Records to process Block Start

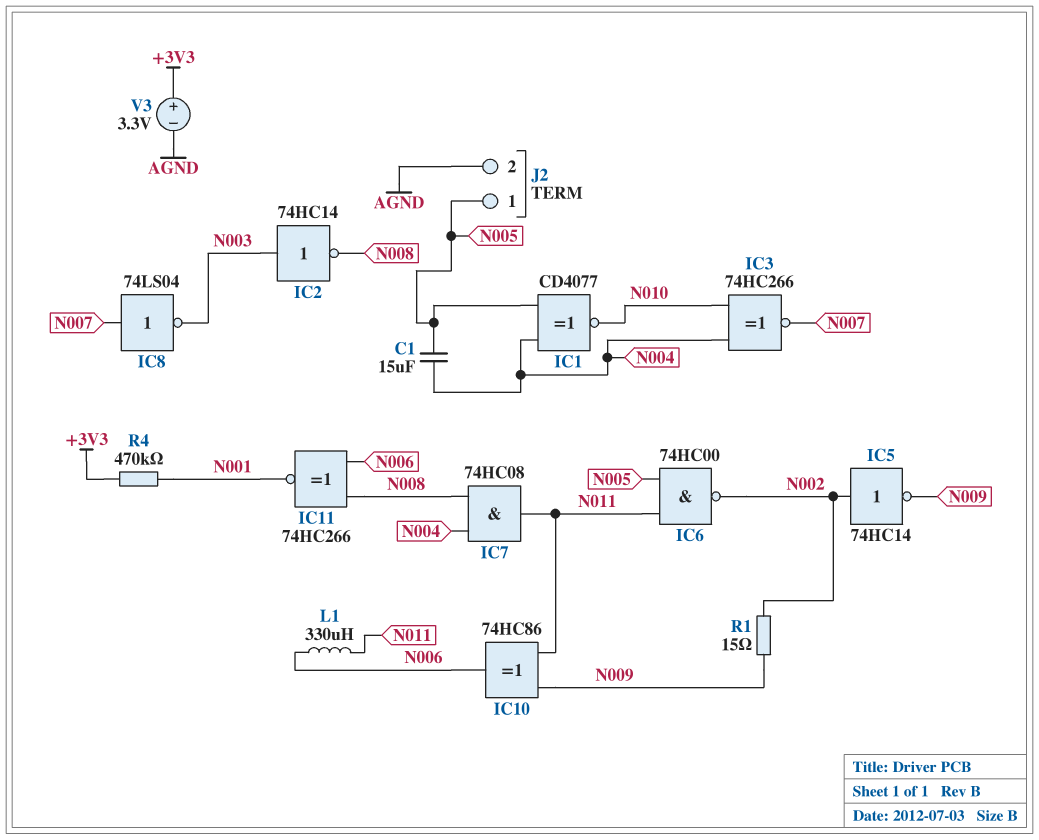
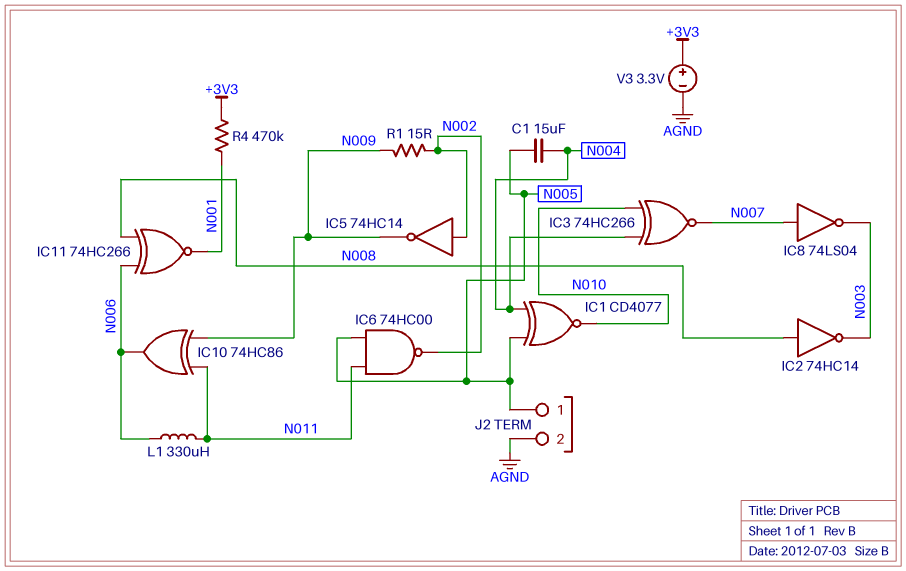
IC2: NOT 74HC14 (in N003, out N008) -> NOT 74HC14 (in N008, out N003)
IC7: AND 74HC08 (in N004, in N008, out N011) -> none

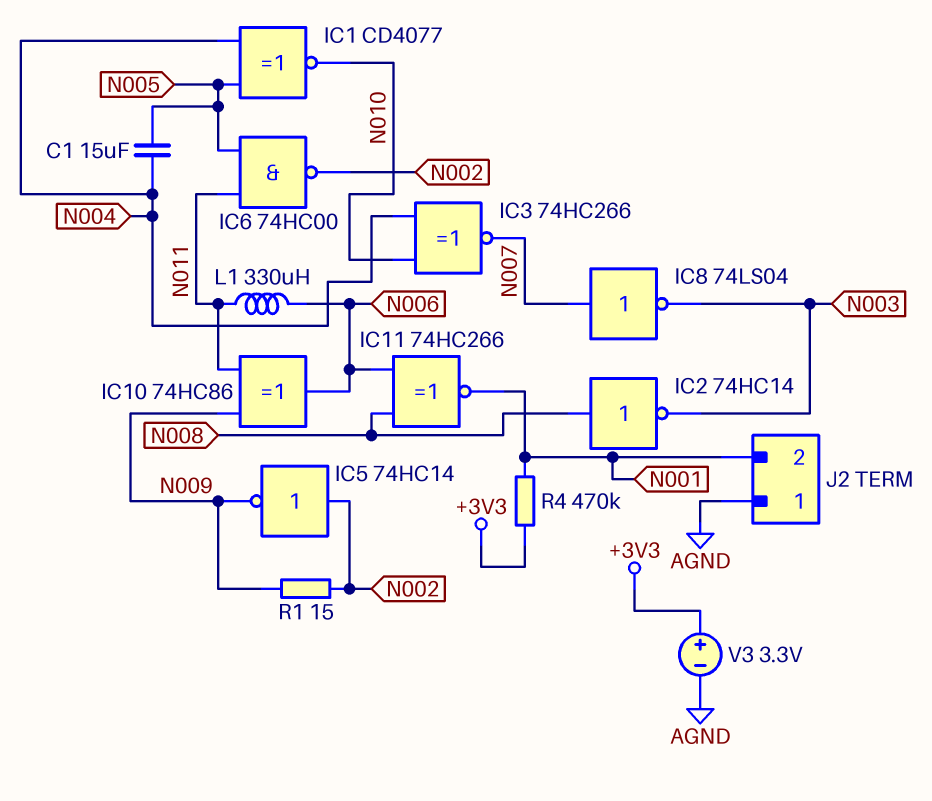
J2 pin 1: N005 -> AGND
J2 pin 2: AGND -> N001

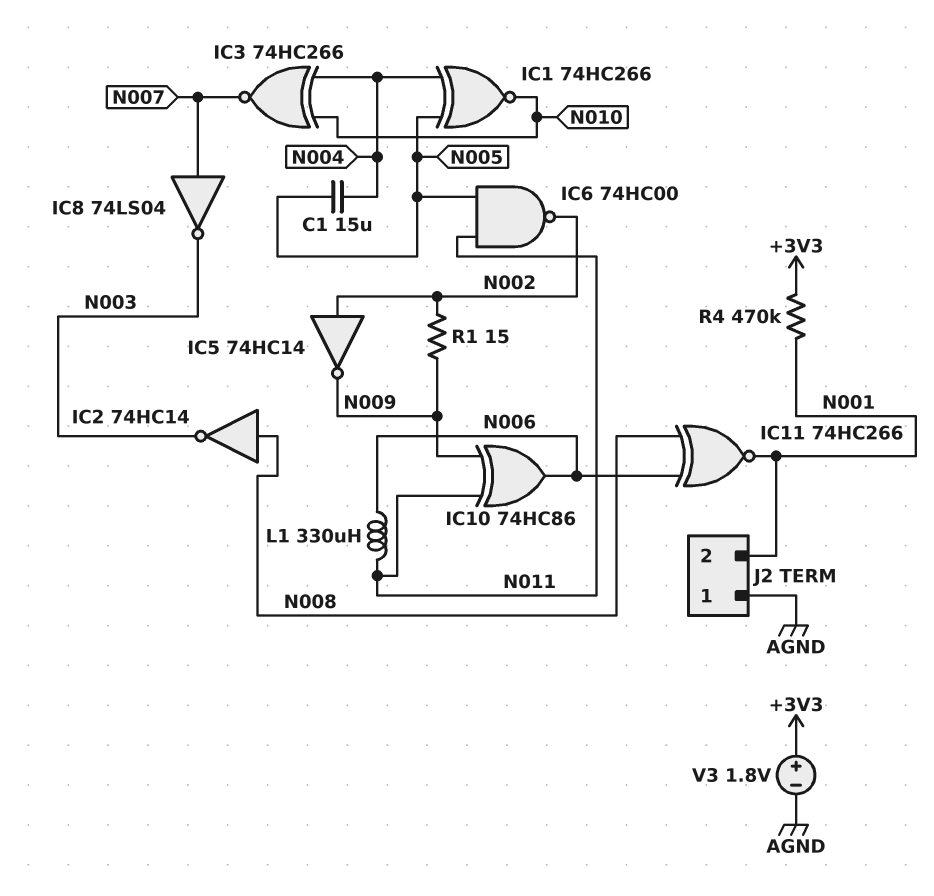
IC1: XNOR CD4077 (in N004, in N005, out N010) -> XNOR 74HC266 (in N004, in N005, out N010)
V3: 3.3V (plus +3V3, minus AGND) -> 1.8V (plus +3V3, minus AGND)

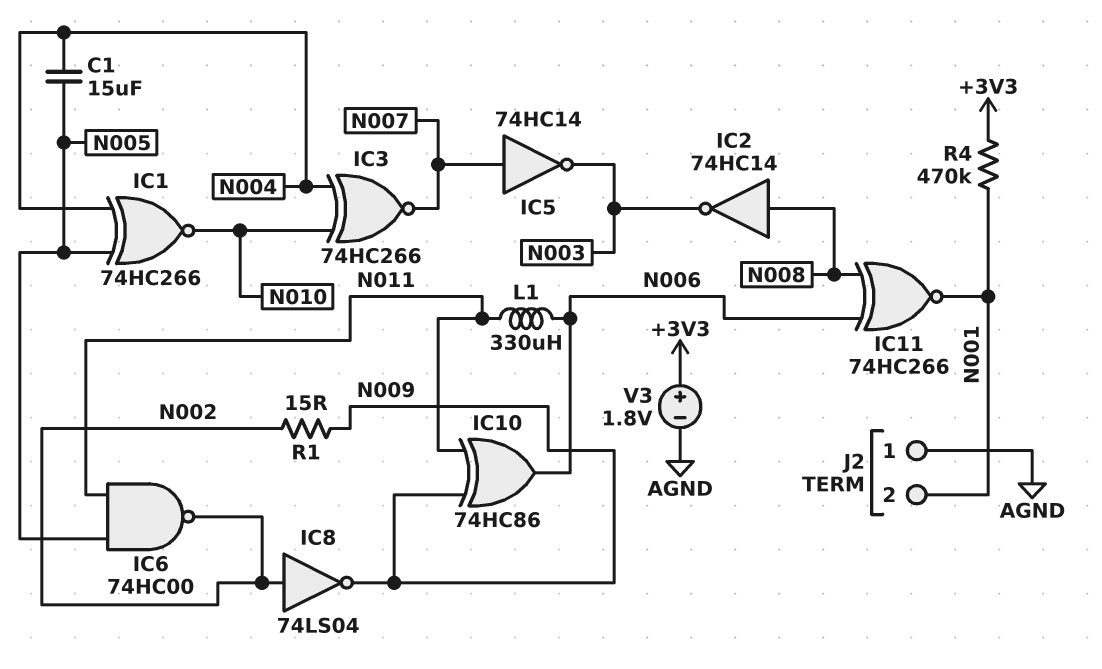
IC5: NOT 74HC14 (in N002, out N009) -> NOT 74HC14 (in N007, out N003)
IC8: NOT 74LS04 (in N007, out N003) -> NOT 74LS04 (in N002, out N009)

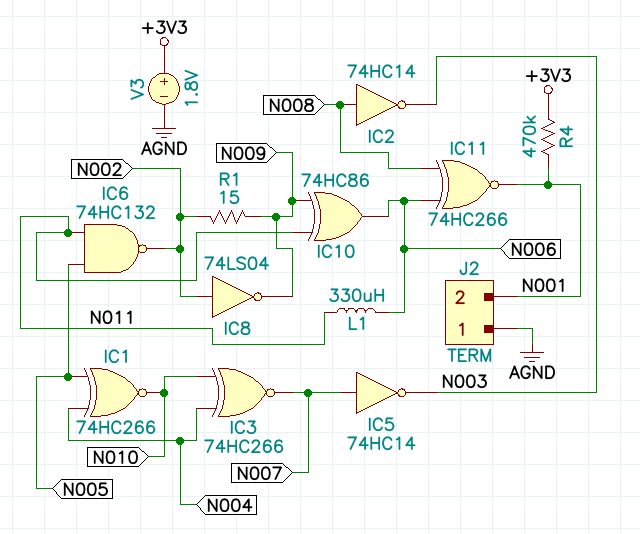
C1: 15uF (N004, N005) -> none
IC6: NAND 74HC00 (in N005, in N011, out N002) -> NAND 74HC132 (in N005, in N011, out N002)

Records to process Block End

* [Exercise requirements]
The total wanted is the number of lines in the entries above that contain "AGND". Give it alone.

* [Solution to the problem]
3